§ EXERCISE BRIEF: Return all the data exactly, keeping the pictures out.

Spatial object tracking data:
== Segment start ==

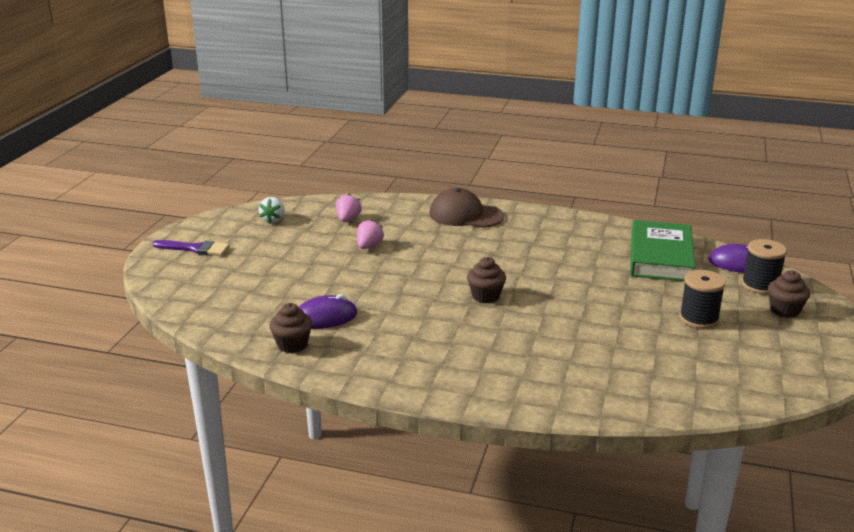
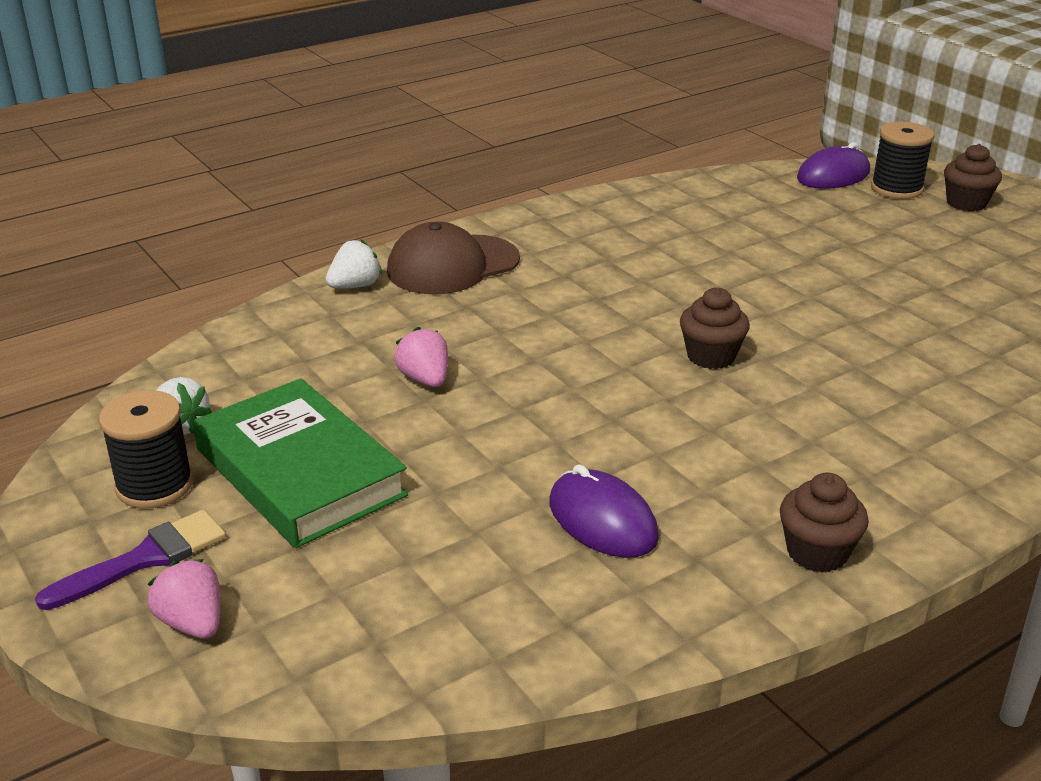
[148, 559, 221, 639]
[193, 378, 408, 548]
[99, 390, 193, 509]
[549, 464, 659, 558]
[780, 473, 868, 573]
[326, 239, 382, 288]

== Segment end ==

§ SOLUTION FOR THIS TASK:
[148, 559, 221, 639]
[193, 378, 408, 548]
[99, 390, 193, 509]
[549, 464, 659, 558]
[780, 473, 868, 573]
[326, 239, 382, 288]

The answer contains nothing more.